• _Direction_
Rewrite all rows below, substituting "CCW" for each "counterclockwise" and keeping everything else the same. Leave out the picture lines.

____ Data rows

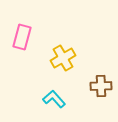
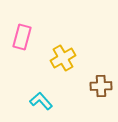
cyan L-shape: moved 13 px left, 2 px down
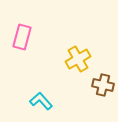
yellow cross: moved 15 px right, 1 px down
brown cross: moved 2 px right, 1 px up; rotated 15 degrees clockwise
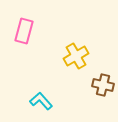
pink rectangle: moved 2 px right, 6 px up
yellow cross: moved 2 px left, 3 px up
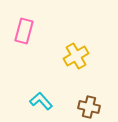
brown cross: moved 14 px left, 22 px down
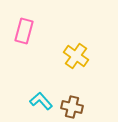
yellow cross: rotated 25 degrees counterclockwise
brown cross: moved 17 px left
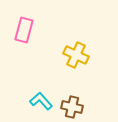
pink rectangle: moved 1 px up
yellow cross: moved 1 px up; rotated 10 degrees counterclockwise
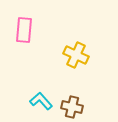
pink rectangle: rotated 10 degrees counterclockwise
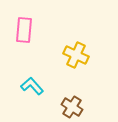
cyan L-shape: moved 9 px left, 15 px up
brown cross: rotated 20 degrees clockwise
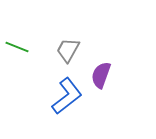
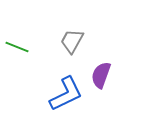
gray trapezoid: moved 4 px right, 9 px up
blue L-shape: moved 1 px left, 2 px up; rotated 12 degrees clockwise
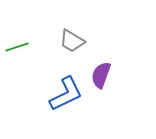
gray trapezoid: rotated 88 degrees counterclockwise
green line: rotated 40 degrees counterclockwise
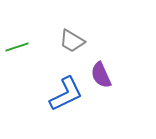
purple semicircle: rotated 44 degrees counterclockwise
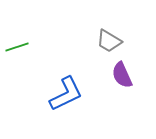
gray trapezoid: moved 37 px right
purple semicircle: moved 21 px right
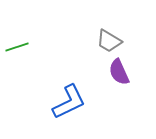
purple semicircle: moved 3 px left, 3 px up
blue L-shape: moved 3 px right, 8 px down
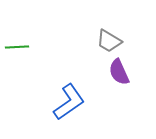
green line: rotated 15 degrees clockwise
blue L-shape: rotated 9 degrees counterclockwise
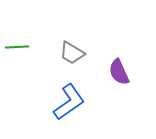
gray trapezoid: moved 37 px left, 12 px down
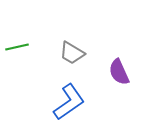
green line: rotated 10 degrees counterclockwise
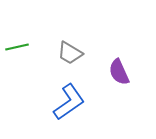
gray trapezoid: moved 2 px left
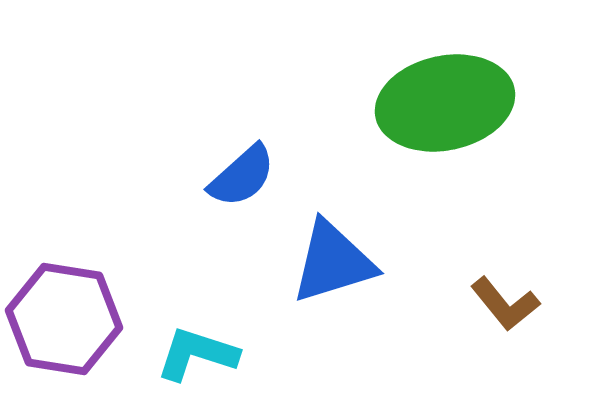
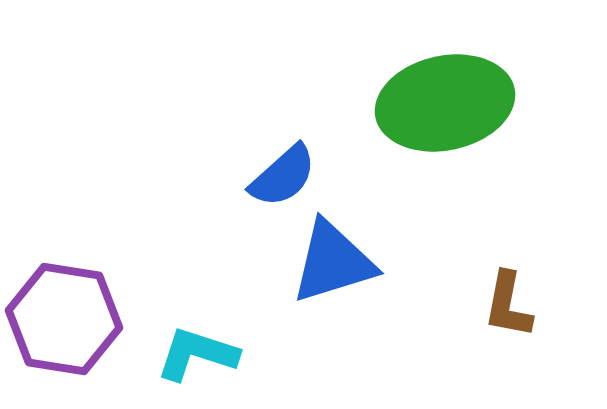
blue semicircle: moved 41 px right
brown L-shape: moved 3 px right, 1 px down; rotated 50 degrees clockwise
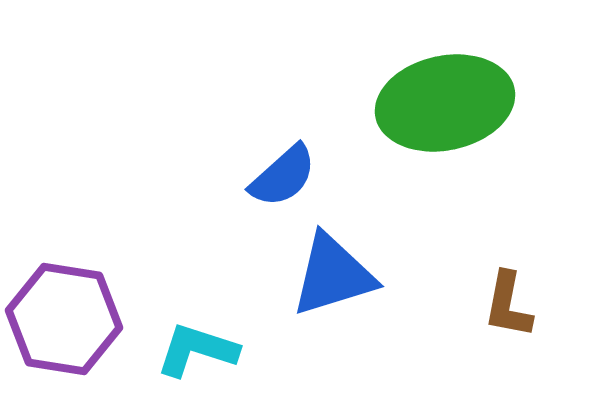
blue triangle: moved 13 px down
cyan L-shape: moved 4 px up
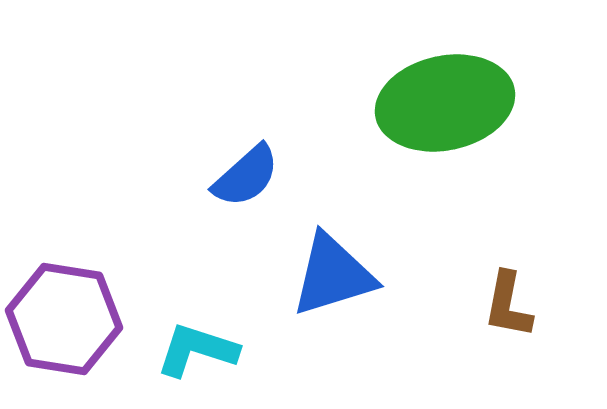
blue semicircle: moved 37 px left
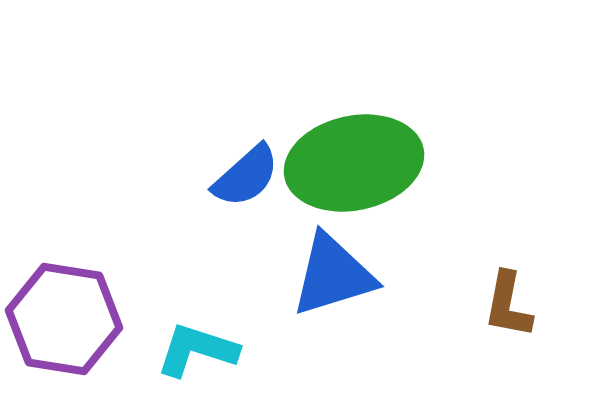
green ellipse: moved 91 px left, 60 px down
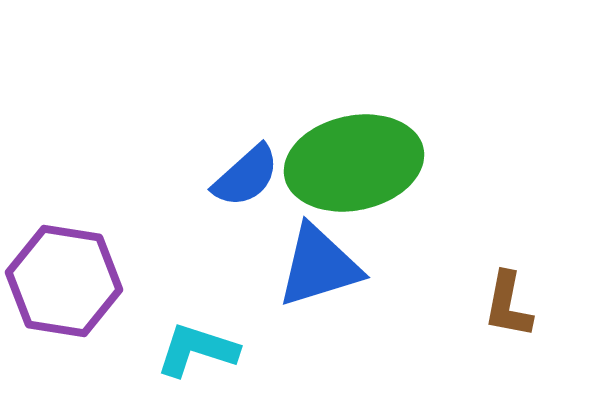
blue triangle: moved 14 px left, 9 px up
purple hexagon: moved 38 px up
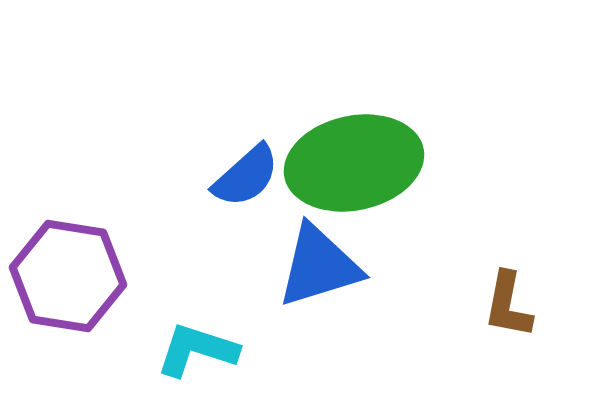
purple hexagon: moved 4 px right, 5 px up
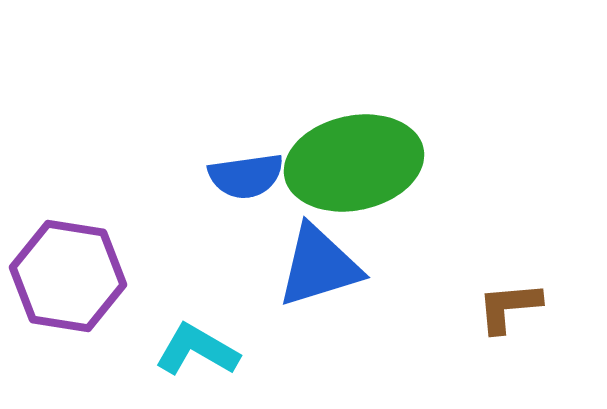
blue semicircle: rotated 34 degrees clockwise
brown L-shape: moved 1 px right, 2 px down; rotated 74 degrees clockwise
cyan L-shape: rotated 12 degrees clockwise
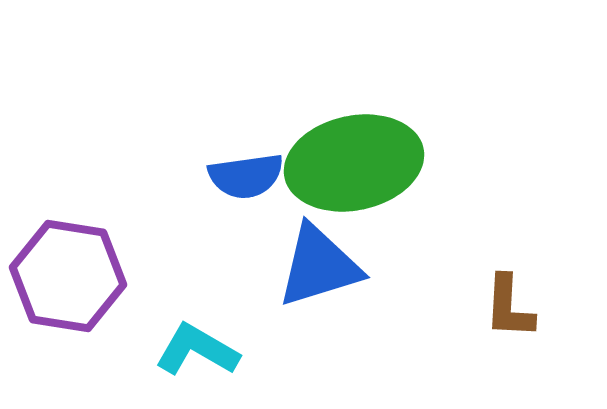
brown L-shape: rotated 82 degrees counterclockwise
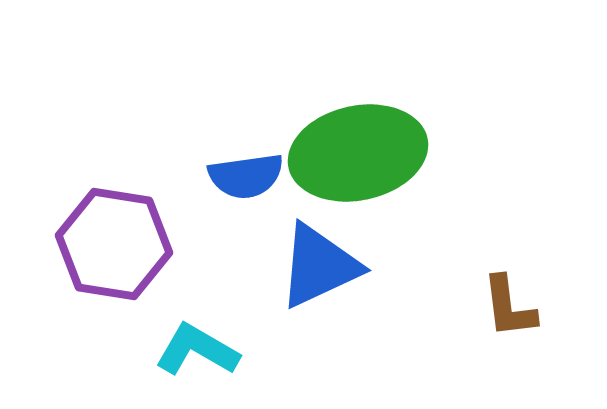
green ellipse: moved 4 px right, 10 px up
blue triangle: rotated 8 degrees counterclockwise
purple hexagon: moved 46 px right, 32 px up
brown L-shape: rotated 10 degrees counterclockwise
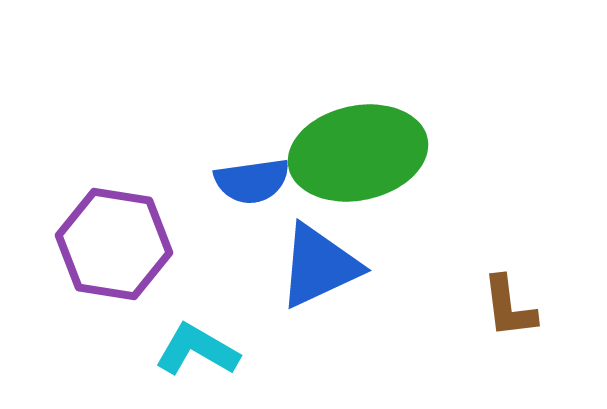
blue semicircle: moved 6 px right, 5 px down
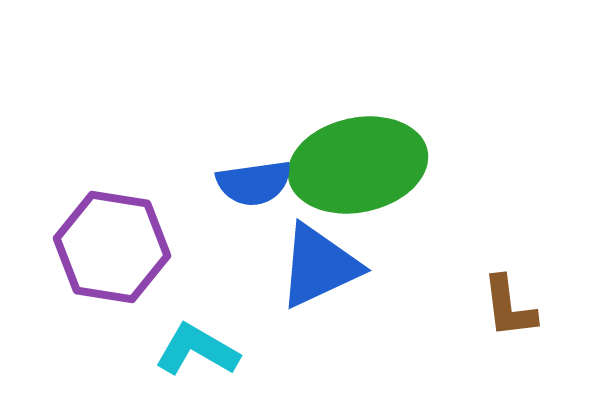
green ellipse: moved 12 px down
blue semicircle: moved 2 px right, 2 px down
purple hexagon: moved 2 px left, 3 px down
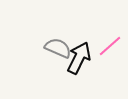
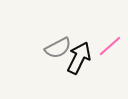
gray semicircle: rotated 128 degrees clockwise
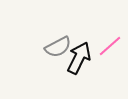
gray semicircle: moved 1 px up
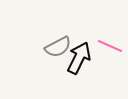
pink line: rotated 65 degrees clockwise
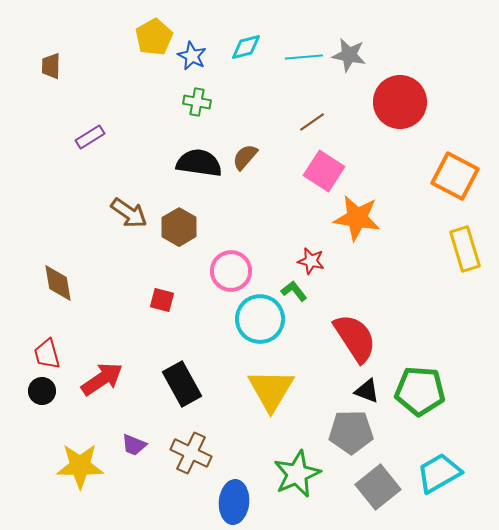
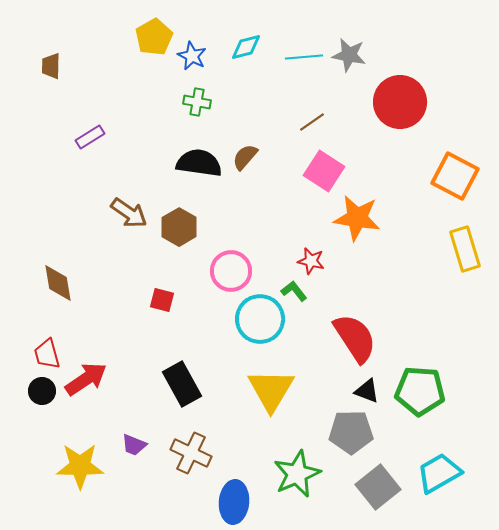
red arrow: moved 16 px left
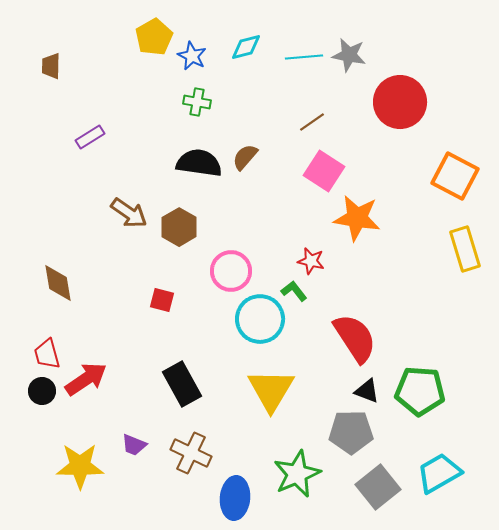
blue ellipse: moved 1 px right, 4 px up
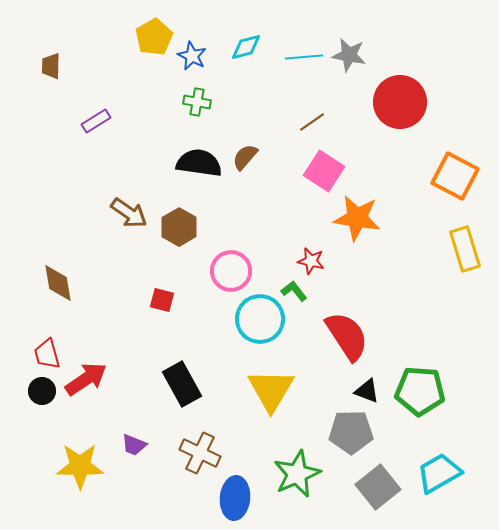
purple rectangle: moved 6 px right, 16 px up
red semicircle: moved 8 px left, 2 px up
brown cross: moved 9 px right
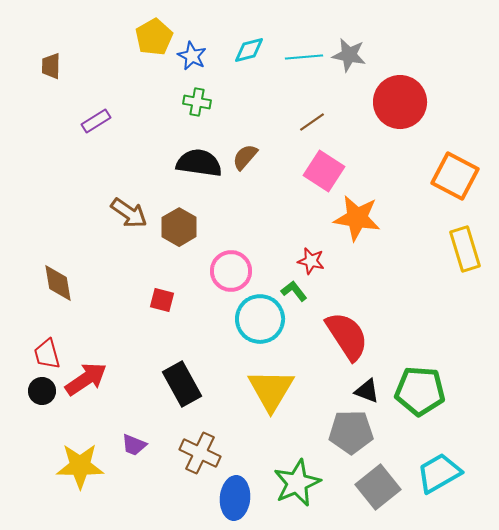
cyan diamond: moved 3 px right, 3 px down
green star: moved 9 px down
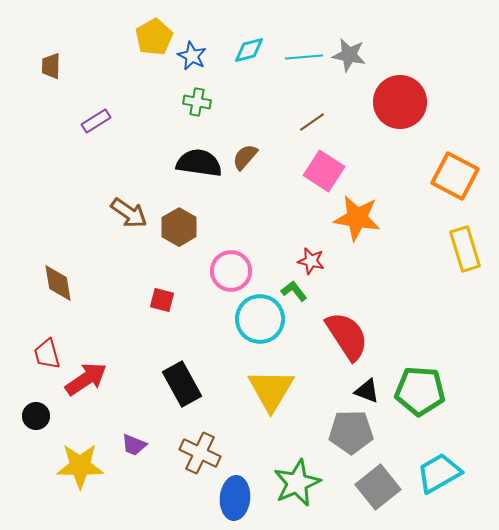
black circle: moved 6 px left, 25 px down
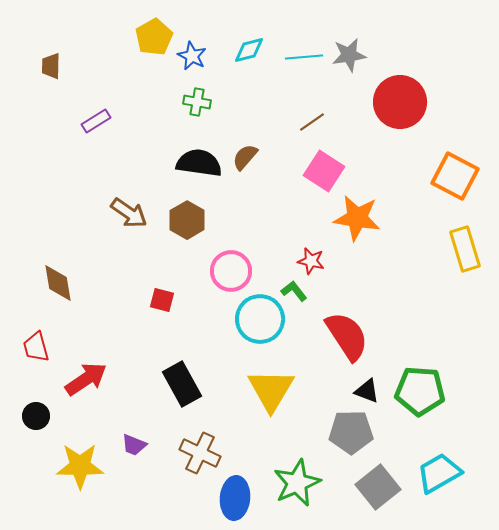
gray star: rotated 20 degrees counterclockwise
brown hexagon: moved 8 px right, 7 px up
red trapezoid: moved 11 px left, 7 px up
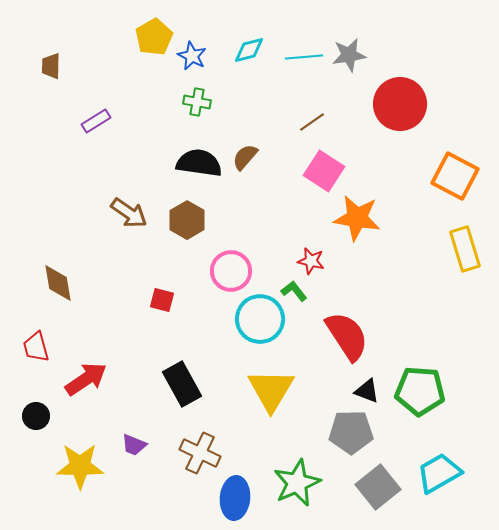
red circle: moved 2 px down
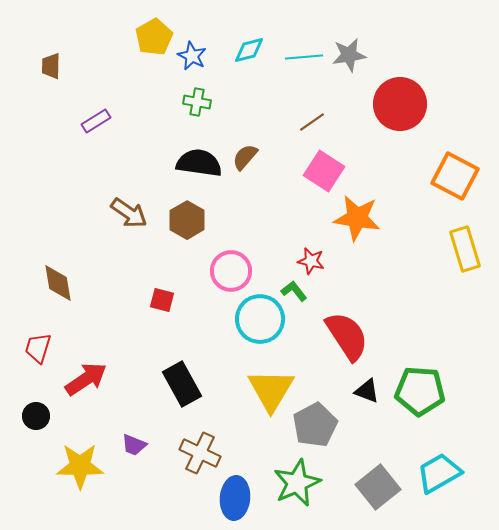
red trapezoid: moved 2 px right, 1 px down; rotated 32 degrees clockwise
gray pentagon: moved 36 px left, 7 px up; rotated 27 degrees counterclockwise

________

• _Finished answer_
cyan L-shape: moved 13 px left, 2 px down
yellow cross: moved 15 px right, 1 px down
brown cross: moved 2 px right, 1 px up; rotated 15 degrees clockwise
pink rectangle: moved 2 px right, 6 px up
yellow cross: moved 2 px left, 3 px up
brown cross: moved 14 px left, 22 px down
yellow cross: rotated 25 degrees CCW
brown cross: moved 17 px left
pink rectangle: moved 1 px up
yellow cross: moved 1 px up; rotated 10 degrees CCW
pink rectangle: rotated 10 degrees CCW
cyan L-shape: moved 9 px left, 15 px up
brown cross: rotated 20 degrees clockwise
gray trapezoid: moved 4 px right, 9 px up
blue L-shape: moved 1 px left, 2 px up; rotated 12 degrees clockwise
gray trapezoid: rotated 88 degrees CCW
green line: rotated 40 degrees CCW
purple semicircle: rotated 44 degrees CCW
gray trapezoid: moved 37 px right
purple semicircle: moved 21 px right
purple semicircle: moved 3 px left, 3 px up
blue L-shape: moved 3 px right, 8 px down
green line: rotated 15 degrees clockwise
blue L-shape: rotated 9 degrees CCW
gray trapezoid: moved 37 px left, 12 px down
green line: rotated 10 degrees CCW
gray trapezoid: moved 2 px left
blue semicircle: moved 41 px right
brown L-shape: moved 3 px right, 1 px down; rotated 50 degrees clockwise
blue triangle: moved 13 px down
cyan L-shape: moved 4 px up
blue semicircle: moved 37 px left
green ellipse: moved 91 px left, 60 px down
blue triangle: moved 14 px left, 9 px up
purple hexagon: moved 38 px up
purple hexagon: moved 4 px right, 5 px up
blue semicircle: rotated 34 degrees clockwise
brown L-shape: moved 1 px right, 2 px down; rotated 74 degrees clockwise
cyan L-shape: rotated 12 degrees clockwise
brown L-shape: rotated 82 degrees CCW
green ellipse: moved 4 px right, 10 px up
blue triangle: rotated 8 degrees CCW
purple hexagon: moved 46 px right, 32 px up
brown L-shape: rotated 10 degrees CCW
blue semicircle: moved 6 px right, 5 px down
green ellipse: moved 12 px down
blue semicircle: moved 2 px right, 2 px down
purple hexagon: moved 2 px left, 3 px down
gray semicircle: rotated 128 degrees clockwise
gray semicircle: moved 1 px up
pink line: rotated 65 degrees clockwise
red arrow: moved 16 px left
blue ellipse: moved 1 px right, 4 px up
purple rectangle: moved 6 px right, 16 px up
red semicircle: moved 8 px left, 2 px up
brown cross: moved 9 px right
cyan diamond: moved 3 px right, 3 px down
green star: moved 9 px down
black circle: moved 6 px left, 25 px down
gray star: rotated 20 degrees CCW
brown hexagon: moved 8 px right, 7 px up
red trapezoid: moved 11 px left, 7 px up
red circle: moved 2 px down
red trapezoid: moved 2 px right, 1 px down; rotated 32 degrees clockwise
gray pentagon: moved 36 px left, 7 px up; rotated 27 degrees CCW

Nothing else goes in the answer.